* Task brief *
A faithful transcription of all lines below is the expected answer.

───── Source material

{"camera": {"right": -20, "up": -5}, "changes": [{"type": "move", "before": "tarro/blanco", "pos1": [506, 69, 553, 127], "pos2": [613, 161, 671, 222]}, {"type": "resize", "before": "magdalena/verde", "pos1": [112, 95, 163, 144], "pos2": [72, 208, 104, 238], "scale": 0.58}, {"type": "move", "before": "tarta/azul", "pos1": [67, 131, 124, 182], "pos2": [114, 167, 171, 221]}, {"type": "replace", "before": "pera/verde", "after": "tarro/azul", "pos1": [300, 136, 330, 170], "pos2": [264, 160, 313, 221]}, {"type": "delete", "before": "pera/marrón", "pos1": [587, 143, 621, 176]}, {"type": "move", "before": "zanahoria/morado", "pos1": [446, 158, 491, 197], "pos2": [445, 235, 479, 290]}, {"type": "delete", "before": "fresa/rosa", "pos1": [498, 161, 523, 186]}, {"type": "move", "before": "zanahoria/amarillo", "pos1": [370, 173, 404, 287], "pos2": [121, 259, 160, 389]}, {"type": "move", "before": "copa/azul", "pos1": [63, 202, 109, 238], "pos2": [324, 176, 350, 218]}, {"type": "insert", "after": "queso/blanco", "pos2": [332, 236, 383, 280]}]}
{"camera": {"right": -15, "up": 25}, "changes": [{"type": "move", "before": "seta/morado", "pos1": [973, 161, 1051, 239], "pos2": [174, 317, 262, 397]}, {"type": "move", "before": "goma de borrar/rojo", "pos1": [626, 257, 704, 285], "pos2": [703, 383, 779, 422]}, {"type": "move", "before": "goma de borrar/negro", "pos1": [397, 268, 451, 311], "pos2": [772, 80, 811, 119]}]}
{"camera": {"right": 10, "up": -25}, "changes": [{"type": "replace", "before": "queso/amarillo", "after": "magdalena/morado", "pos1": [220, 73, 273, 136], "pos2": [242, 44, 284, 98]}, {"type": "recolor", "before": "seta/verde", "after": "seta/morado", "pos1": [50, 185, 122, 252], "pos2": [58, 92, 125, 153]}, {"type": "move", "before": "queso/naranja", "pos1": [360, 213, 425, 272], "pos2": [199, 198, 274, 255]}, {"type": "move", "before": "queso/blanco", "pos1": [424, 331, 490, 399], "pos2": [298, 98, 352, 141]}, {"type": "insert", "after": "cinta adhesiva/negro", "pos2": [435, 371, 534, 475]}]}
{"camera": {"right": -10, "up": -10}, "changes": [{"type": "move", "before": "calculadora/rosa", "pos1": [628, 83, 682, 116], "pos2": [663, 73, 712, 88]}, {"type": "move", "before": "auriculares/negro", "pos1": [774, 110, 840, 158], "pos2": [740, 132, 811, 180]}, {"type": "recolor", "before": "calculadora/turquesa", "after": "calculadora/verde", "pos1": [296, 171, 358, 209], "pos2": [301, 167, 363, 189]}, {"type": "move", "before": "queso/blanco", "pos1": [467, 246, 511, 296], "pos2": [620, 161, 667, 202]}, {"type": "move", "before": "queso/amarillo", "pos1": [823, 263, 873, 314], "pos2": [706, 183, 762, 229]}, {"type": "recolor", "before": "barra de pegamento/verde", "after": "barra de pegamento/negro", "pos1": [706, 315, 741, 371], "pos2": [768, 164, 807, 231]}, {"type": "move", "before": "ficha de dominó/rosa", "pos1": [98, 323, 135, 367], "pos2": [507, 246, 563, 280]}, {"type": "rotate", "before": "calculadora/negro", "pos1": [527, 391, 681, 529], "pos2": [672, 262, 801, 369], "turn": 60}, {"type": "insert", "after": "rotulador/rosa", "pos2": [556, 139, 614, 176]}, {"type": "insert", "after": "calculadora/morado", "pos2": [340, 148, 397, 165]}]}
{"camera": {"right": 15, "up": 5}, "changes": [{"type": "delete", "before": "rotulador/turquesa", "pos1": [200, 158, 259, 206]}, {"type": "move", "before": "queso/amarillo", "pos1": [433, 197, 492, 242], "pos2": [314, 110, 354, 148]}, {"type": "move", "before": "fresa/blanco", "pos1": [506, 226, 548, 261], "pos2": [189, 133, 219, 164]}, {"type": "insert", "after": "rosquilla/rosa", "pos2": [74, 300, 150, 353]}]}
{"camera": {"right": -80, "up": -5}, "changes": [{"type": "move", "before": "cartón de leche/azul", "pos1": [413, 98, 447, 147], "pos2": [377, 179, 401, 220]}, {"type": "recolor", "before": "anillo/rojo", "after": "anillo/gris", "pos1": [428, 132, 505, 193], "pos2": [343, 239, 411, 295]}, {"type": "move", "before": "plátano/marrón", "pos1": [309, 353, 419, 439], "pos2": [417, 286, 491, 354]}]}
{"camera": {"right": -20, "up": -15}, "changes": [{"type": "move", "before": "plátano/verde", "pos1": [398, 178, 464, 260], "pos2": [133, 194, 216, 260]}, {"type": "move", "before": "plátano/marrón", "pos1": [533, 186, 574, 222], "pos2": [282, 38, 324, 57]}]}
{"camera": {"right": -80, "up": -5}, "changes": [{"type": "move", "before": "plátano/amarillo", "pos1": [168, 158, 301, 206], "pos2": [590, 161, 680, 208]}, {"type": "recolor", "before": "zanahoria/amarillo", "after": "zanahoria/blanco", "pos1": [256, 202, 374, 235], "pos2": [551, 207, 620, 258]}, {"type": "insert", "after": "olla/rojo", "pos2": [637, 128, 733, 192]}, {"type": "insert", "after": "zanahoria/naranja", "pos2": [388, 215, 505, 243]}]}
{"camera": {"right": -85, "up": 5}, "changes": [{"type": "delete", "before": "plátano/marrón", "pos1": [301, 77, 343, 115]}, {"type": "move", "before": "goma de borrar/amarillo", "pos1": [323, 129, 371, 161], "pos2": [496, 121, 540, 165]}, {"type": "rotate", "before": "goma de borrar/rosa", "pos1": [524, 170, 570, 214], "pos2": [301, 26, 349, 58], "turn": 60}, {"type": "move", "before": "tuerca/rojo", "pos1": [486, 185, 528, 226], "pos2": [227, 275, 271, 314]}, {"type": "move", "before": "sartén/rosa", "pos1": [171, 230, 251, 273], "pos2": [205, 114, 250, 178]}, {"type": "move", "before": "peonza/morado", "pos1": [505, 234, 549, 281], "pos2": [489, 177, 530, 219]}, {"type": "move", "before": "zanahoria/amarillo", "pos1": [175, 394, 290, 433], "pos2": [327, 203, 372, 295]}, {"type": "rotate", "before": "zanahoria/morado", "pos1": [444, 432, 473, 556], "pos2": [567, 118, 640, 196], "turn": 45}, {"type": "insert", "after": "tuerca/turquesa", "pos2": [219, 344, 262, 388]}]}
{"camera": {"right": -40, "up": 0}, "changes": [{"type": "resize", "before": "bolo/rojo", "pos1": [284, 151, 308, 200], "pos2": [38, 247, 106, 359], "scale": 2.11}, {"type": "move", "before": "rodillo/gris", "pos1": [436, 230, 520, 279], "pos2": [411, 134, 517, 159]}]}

──────────

* Result of the exercise *
{"camera": {"right": -20, "up": -5}, "changes": [{"type": "move", "before": "tarro/blanco", "pos1": [506, 69, 553, 127], "pos2": [613, 161, 671, 222]}, {"type": "resize", "before": "magdalena/verde", "pos1": [112, 95, 163, 144], "pos2": [72, 208, 104, 238], "scale": 0.58}, {"type": "move", "before": "tarta/azul", "pos1": [67, 131, 124, 182], "pos2": [114, 167, 171, 221]}, {"type": "replace", "before": "pera/verde", "after": "tarro/azul", "pos1": [300, 136, 330, 170], "pos2": [264, 160, 313, 221]}, {"type": "delete", "before": "pera/marrón", "pos1": [587, 143, 621, 176]}, {"type": "move", "before": "zanahoria/morado", "pos1": [446, 158, 491, 197], "pos2": [445, 235, 479, 290]}, {"type": "delete", "before": "fresa/rosa", "pos1": [498, 161, 523, 186]}, {"type": "move", "before": "zanahoria/amarillo", "pos1": [370, 173, 404, 287], "pos2": [121, 259, 160, 389]}, {"type": "move", "before": "copa/azul", "pos1": [63, 202, 109, 238], "pos2": [324, 176, 350, 218]}, {"type": "insert", "after": "queso/blanco", "pos2": [332, 236, 383, 280]}]}
{"camera": {"right": -15, "up": 25}, "changes": [{"type": "move", "before": "seta/morado", "pos1": [973, 161, 1051, 239], "pos2": [174, 317, 262, 397]}, {"type": "move", "before": "goma de borrar/rojo", "pos1": [626, 257, 704, 285], "pos2": [703, 383, 779, 422]}, {"type": "move", "before": "goma de borrar/negro", "pos1": [397, 268, 451, 311], "pos2": [772, 80, 811, 119]}]}
{"camera": {"right": 10, "up": -25}, "changes": [{"type": "replace", "before": "queso/amarillo", "after": "magdalena/morado", "pos1": [220, 73, 273, 136], "pos2": [242, 44, 284, 98]}, {"type": "recolor", "before": "seta/verde", "after": "seta/morado", "pos1": [50, 185, 122, 252], "pos2": [58, 92, 125, 153]}, {"type": "move", "before": "queso/naranja", "pos1": [360, 213, 425, 272], "pos2": [199, 198, 274, 255]}, {"type": "move", "before": "queso/blanco", "pos1": [424, 331, 490, 399], "pos2": [298, 98, 352, 141]}, {"type": "insert", "after": "cinta adhesiva/negro", "pos2": [435, 371, 534, 475]}]}
{"camera": {"right": -10, "up": -10}, "changes": [{"type": "move", "before": "calculadora/rosa", "pos1": [628, 83, 682, 116], "pos2": [663, 73, 712, 88]}, {"type": "move", "before": "auriculares/negro", "pos1": [774, 110, 840, 158], "pos2": [740, 132, 811, 180]}, {"type": "recolor", "before": "calculadora/turquesa", "after": "calculadora/verde", "pos1": [296, 171, 358, 209], "pos2": [301, 167, 363, 189]}, {"type": "move", "before": "queso/blanco", "pos1": [467, 246, 511, 296], "pos2": [620, 161, 667, 202]}, {"type": "move", "before": "queso/amarillo", "pos1": [823, 263, 873, 314], "pos2": [706, 183, 762, 229]}, {"type": "recolor", "before": "barra de pegamento/verde", "after": "barra de pegamento/negro", "pos1": [706, 315, 741, 371], "pos2": [768, 164, 807, 231]}, {"type": "move", "before": "ficha de dominó/rosa", "pos1": [98, 323, 135, 367], "pos2": [507, 246, 563, 280]}, {"type": "rotate", "before": "calculadora/negro", "pos1": [527, 391, 681, 529], "pos2": [672, 262, 801, 369], "turn": 60}, {"type": "insert", "after": "rotulador/rosa", "pos2": [556, 139, 614, 176]}, {"type": "insert", "after": "calculadora/morado", "pos2": [340, 148, 397, 165]}]}
{"camera": {"right": 15, "up": 5}, "changes": [{"type": "delete", "before": "rotulador/turquesa", "pos1": [200, 158, 259, 206]}, {"type": "move", "before": "queso/amarillo", "pos1": [433, 197, 492, 242], "pos2": [314, 110, 354, 148]}, {"type": "move", "before": "fresa/blanco", "pos1": [506, 226, 548, 261], "pos2": [189, 133, 219, 164]}, {"type": "insert", "after": "rosquilla/rosa", "pos2": [74, 300, 150, 353]}]}
{"camera": {"right": -80, "up": -5}, "changes": [{"type": "move", "before": "cartón de leche/azul", "pos1": [413, 98, 447, 147], "pos2": [377, 179, 401, 220]}, {"type": "recolor", "before": "anillo/rojo", "after": "anillo/gris", "pos1": [428, 132, 505, 193], "pos2": [343, 239, 411, 295]}, {"type": "move", "before": "plátano/marrón", "pos1": [309, 353, 419, 439], "pos2": [417, 286, 491, 354]}]}
{"camera": {"right": -20, "up": -15}, "changes": [{"type": "move", "before": "plátano/verde", "pos1": [398, 178, 464, 260], "pos2": [133, 194, 216, 260]}, {"type": "move", "before": "plátano/marrón", "pos1": [533, 186, 574, 222], "pos2": [282, 38, 324, 57]}]}
{"camera": {"right": -80, "up": -5}, "changes": [{"type": "move", "before": "plátano/amarillo", "pos1": [168, 158, 301, 206], "pos2": [590, 161, 680, 208]}, {"type": "recolor", "before": "zanahoria/amarillo", "after": "zanahoria/blanco", "pos1": [256, 202, 374, 235], "pos2": [551, 207, 620, 258]}, {"type": "insert", "after": "olla/rojo", "pos2": [637, 128, 733, 192]}, {"type": "insert", "after": "zanahoria/naranja", "pos2": [388, 215, 505, 243]}]}
{"camera": {"right": -85, "up": 5}, "changes": [{"type": "delete", "before": "plátano/marrón", "pos1": [301, 77, 343, 115]}, {"type": "move", "before": "goma de borrar/amarillo", "pos1": [323, 129, 371, 161], "pos2": [496, 121, 540, 165]}, {"type": "rotate", "before": "goma de borrar/rosa", "pos1": [524, 170, 570, 214], "pos2": [301, 26, 349, 58], "turn": 60}, {"type": "move", "before": "tuerca/rojo", "pos1": [486, 185, 528, 226], "pos2": [227, 275, 271, 314]}, {"type": "move", "before": "sartén/rosa", "pos1": [171, 230, 251, 273], "pos2": [205, 114, 250, 178]}, {"type": "move", "before": "peonza/morado", "pos1": [505, 234, 549, 281], "pos2": [489, 177, 530, 219]}, {"type": "move", "before": "zanahoria/amarillo", "pos1": [175, 394, 290, 433], "pos2": [327, 203, 372, 295]}, {"type": "rotate", "before": "zanahoria/morado", "pos1": [444, 432, 473, 556], "pos2": [567, 118, 640, 196], "turn": 45}, {"type": "insert", "after": "tuerca/turquesa", "pos2": [219, 344, 262, 388]}]}
{"camera": {"right": -40, "up": 0}, "changes": [{"type": "resize", "before": "bolo/rojo", "pos1": [284, 151, 308, 200], "pos2": [38, 247, 106, 359], "scale": 2.11}, {"type": "move", "before": "rodillo/gris", "pos1": [436, 230, 520, 279], "pos2": [411, 134, 517, 159]}]}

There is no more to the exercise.